• [WHAT NEEDS TO BE DONE]:
Transcribe exactly, please, the lines from the one containing "pink brick E13:E14" through the end of the records below, and leave out the pictures.

• [PROVIDED INFORMATION]:
==============================

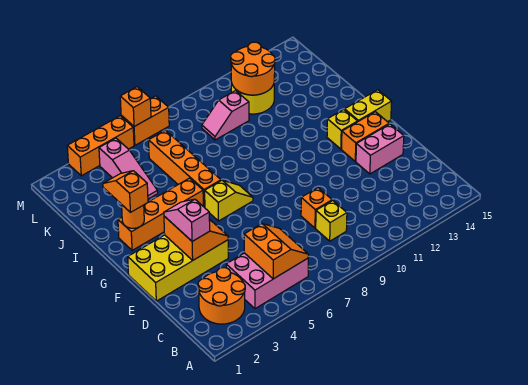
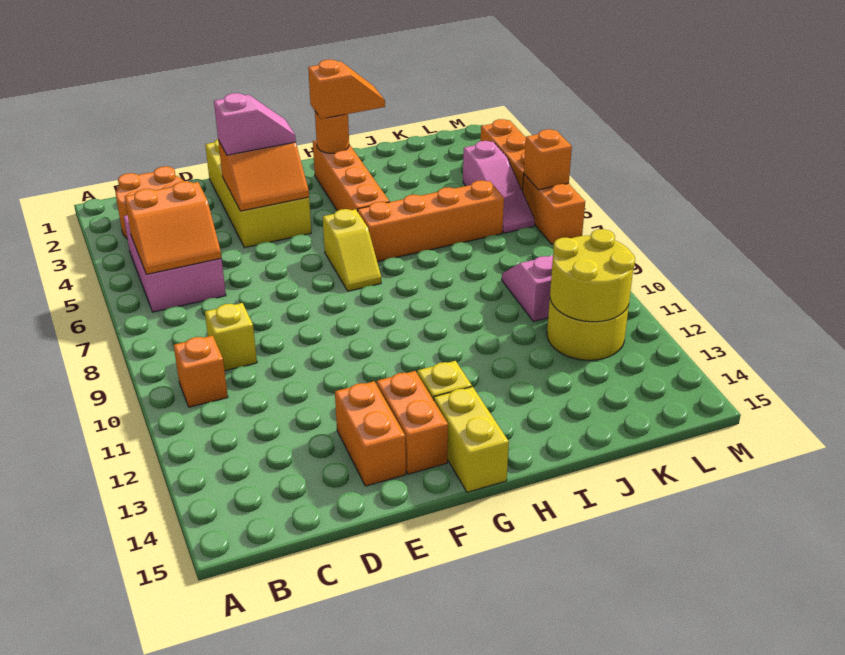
orange brick D9 level 1 -> orange brick B10 level 1
pink brick E13:E14 level 1 -> orange brick E13:E14 level 1
pink slope J4:L4 level 1 top L -> pink slope L4:L6 level 1 top 4
orange round brick K11:L12 level 2 -> yellow round brick K11:L12 level 2

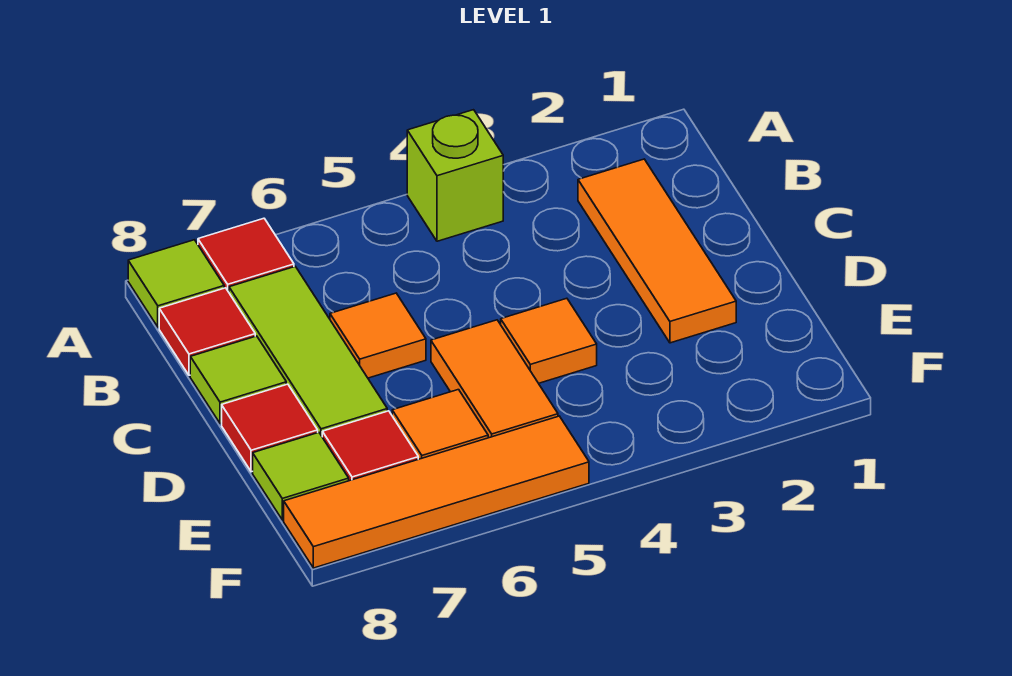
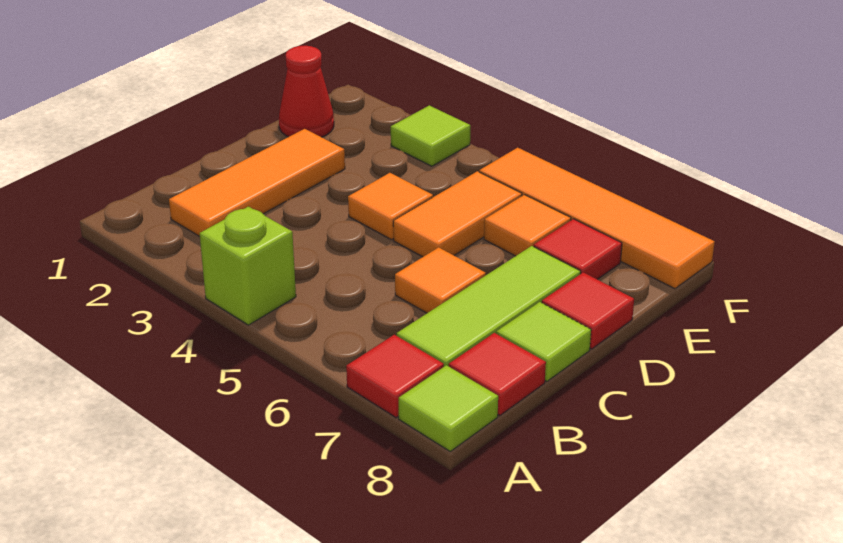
none -> red cone E1 level 1
lime tile E8 level 1 -> lime tile F3 level 1

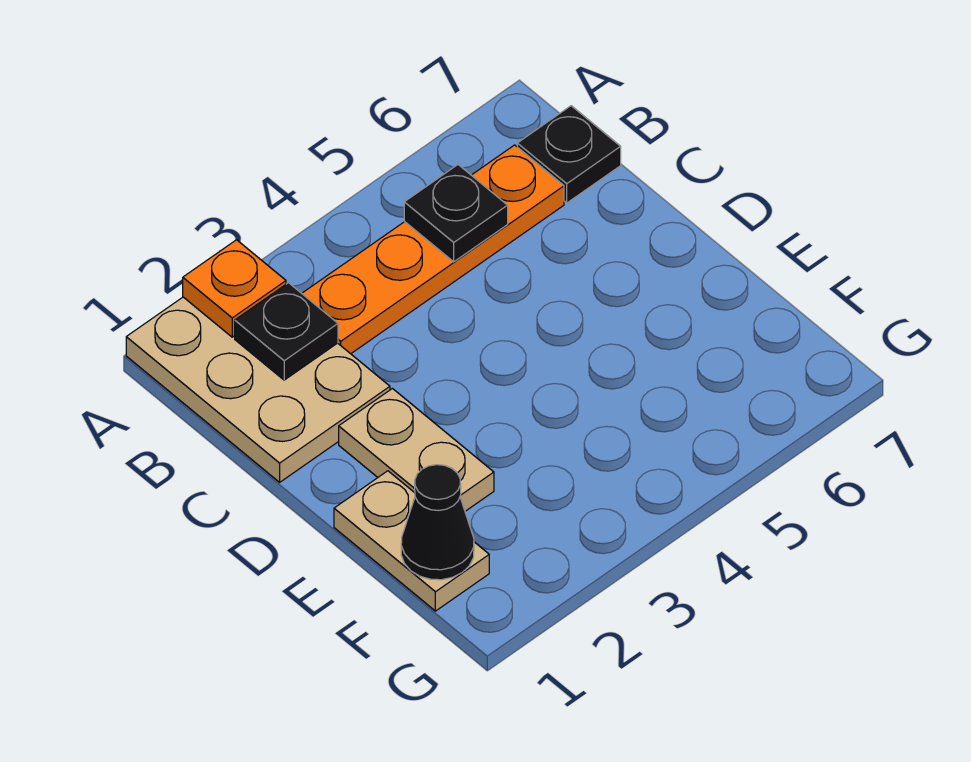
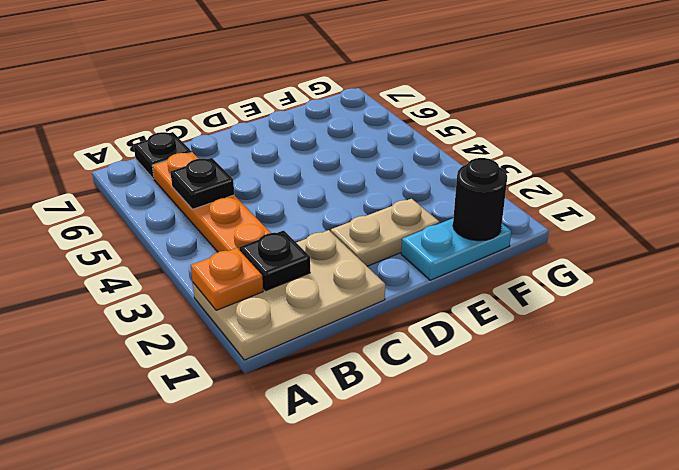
tan plate E1:F1 level 1 -> cyan plate E1:F1 level 1
black cone F1 level 2 -> black round brick F1 level 2

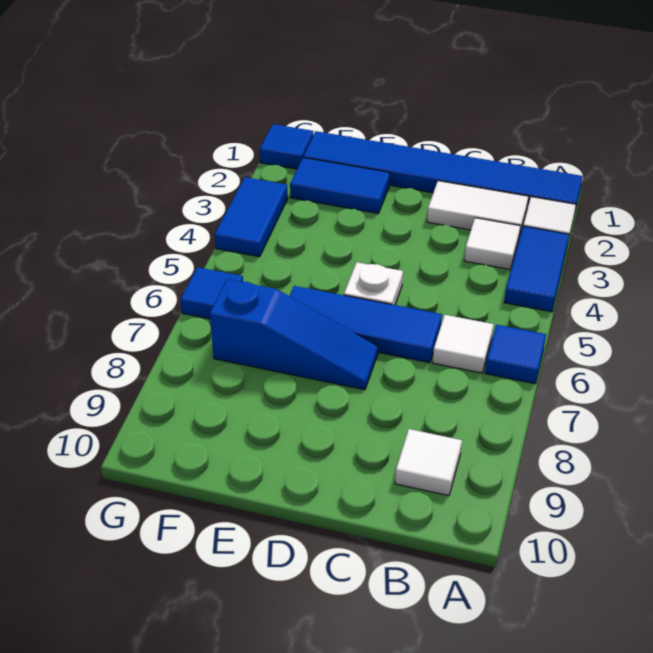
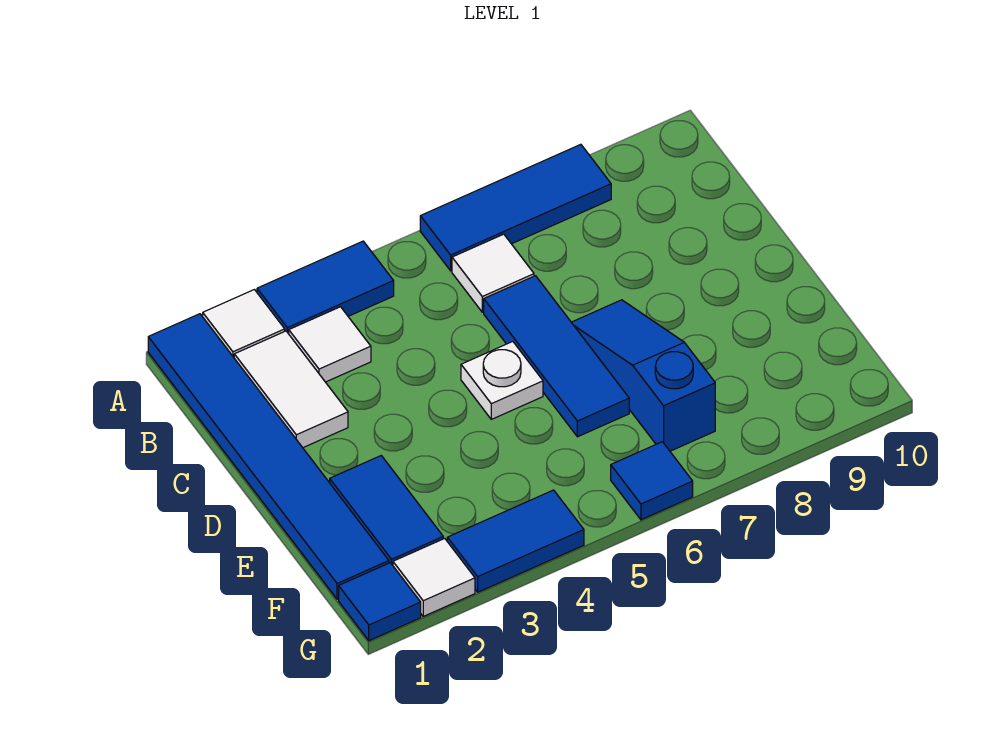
blue tile A6 level 1 -> blue tile A6:A8 level 1
white tile B9 level 1 -> white tile G2 level 1

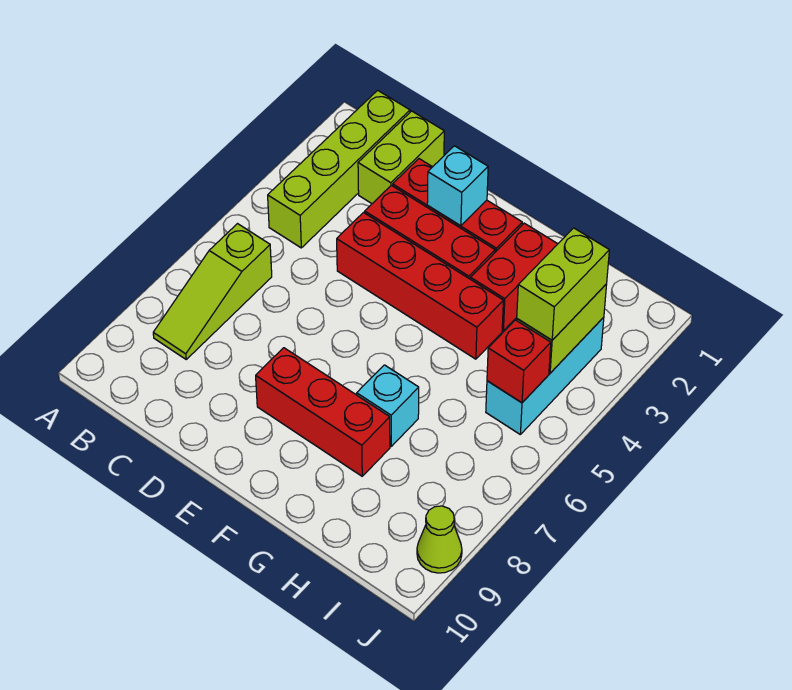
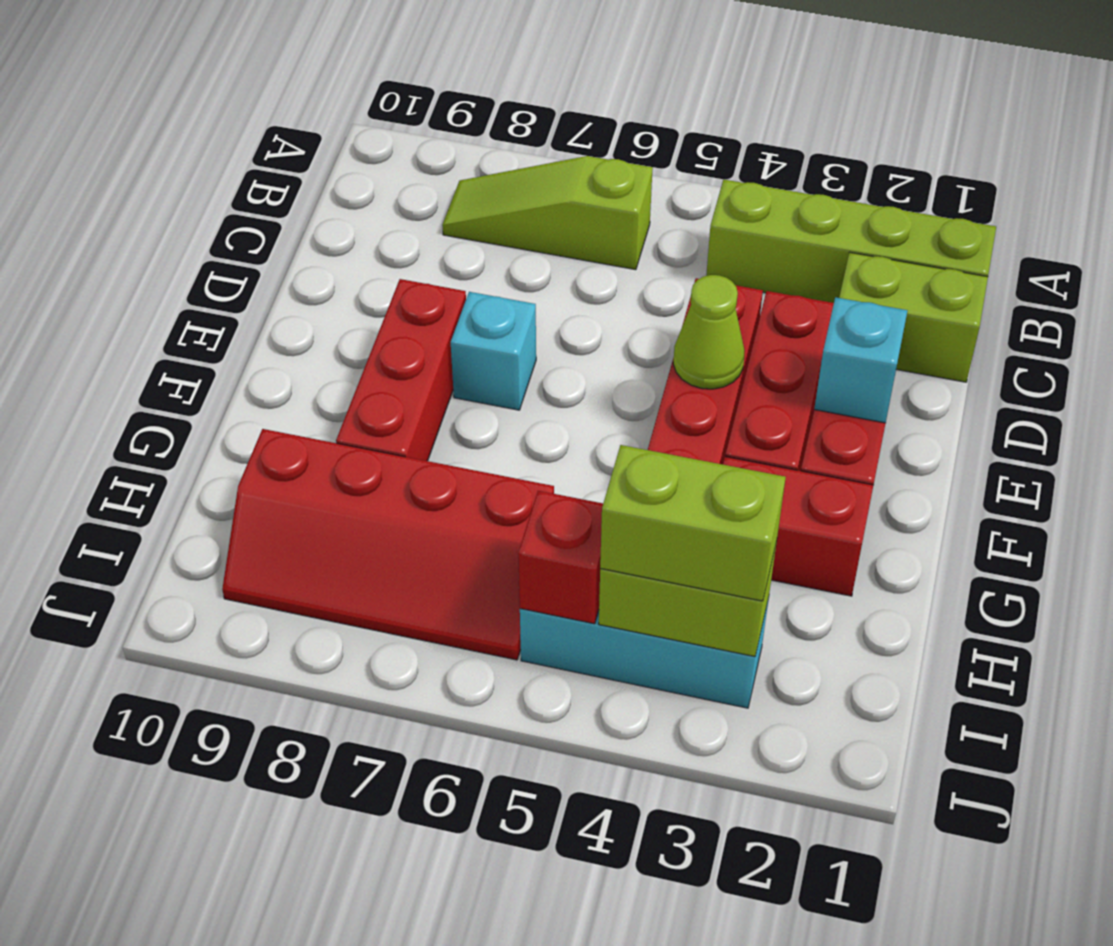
cyan brick G7 level 1 -> cyan brick E7 level 1
none -> red slope H6:I9 level 1 top H
lime cone J9 level 1 -> lime cone E4 level 2

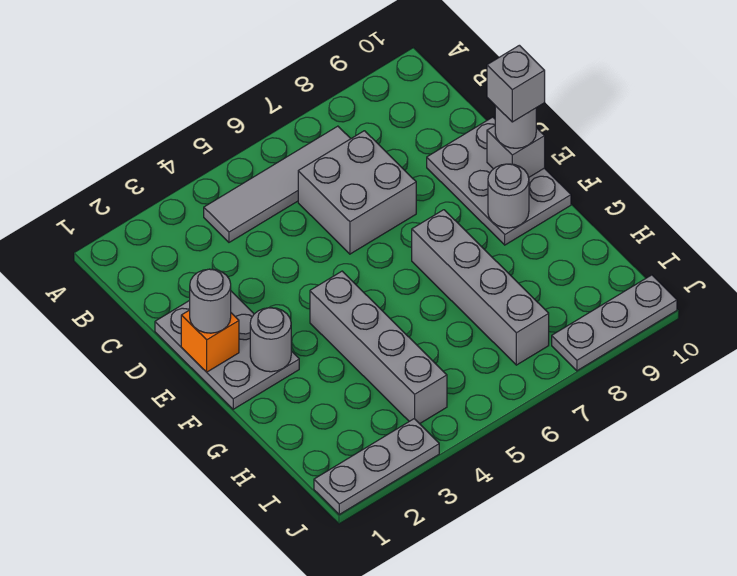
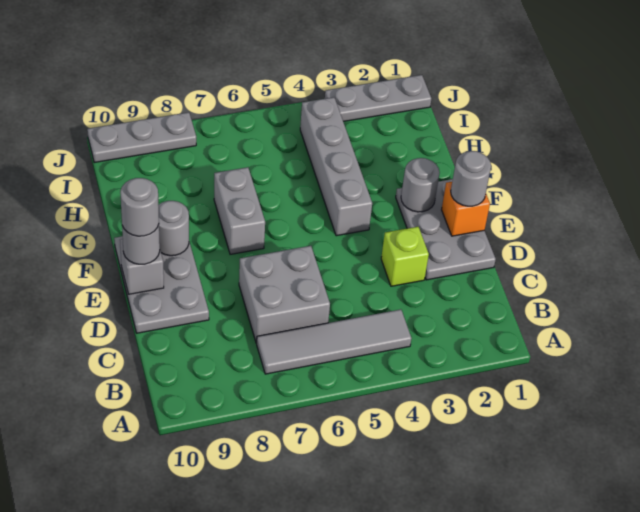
none -> lime brick D3 level 1
grey brick E10 level 4 -> grey round brick E10 level 4
grey brick F7:I7 level 1 -> grey brick F7:G7 level 1

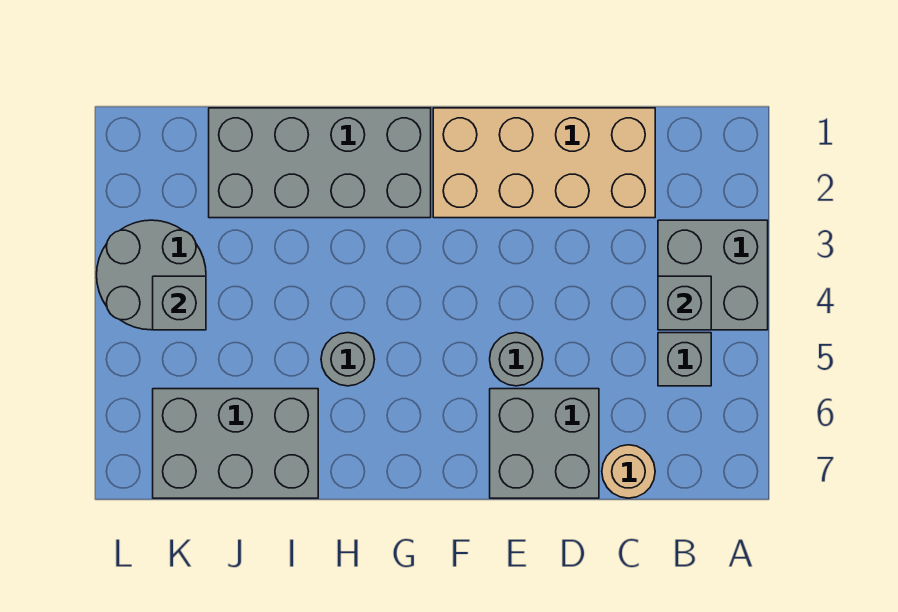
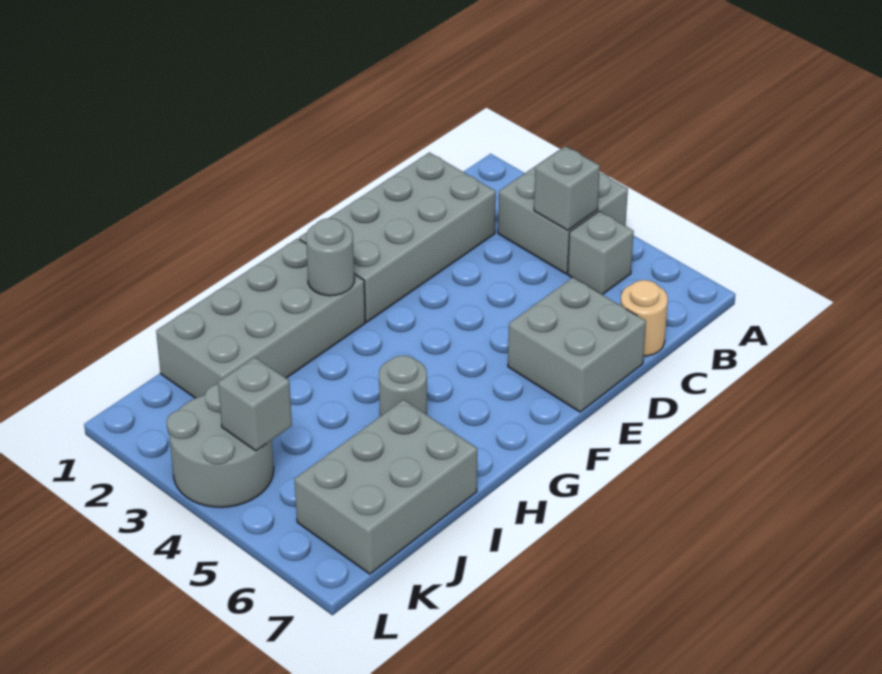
tan brick C1:F2 level 1 -> grey brick C1:F2 level 1
grey round brick E5 level 1 -> grey round brick G2 level 2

==============================

• [EXERCISE RESULT]:
pink brick E13:E14 level 1 -> orange brick E13:E14 level 1
pink slope J4:L4 level 1 top L -> pink slope L4:L6 level 1 top 4
orange round brick K11:L12 level 2 -> yellow round brick K11:L12 level 2

none -> red cone E1 level 1
lime tile E8 level 1 -> lime tile F3 level 1

tan plate E1:F1 level 1 -> cyan plate E1:F1 level 1
black cone F1 level 2 -> black round brick F1 level 2

blue tile A6 level 1 -> blue tile A6:A8 level 1
white tile B9 level 1 -> white tile G2 level 1

cyan brick G7 level 1 -> cyan brick E7 level 1
none -> red slope H6:I9 level 1 top H
lime cone J9 level 1 -> lime cone E4 level 2

none -> lime brick D3 level 1
grey brick E10 level 4 -> grey round brick E10 level 4
grey brick F7:I7 level 1 -> grey brick F7:G7 level 1

tan brick C1:F2 level 1 -> grey brick C1:F2 level 1
grey round brick E5 level 1 -> grey round brick G2 level 2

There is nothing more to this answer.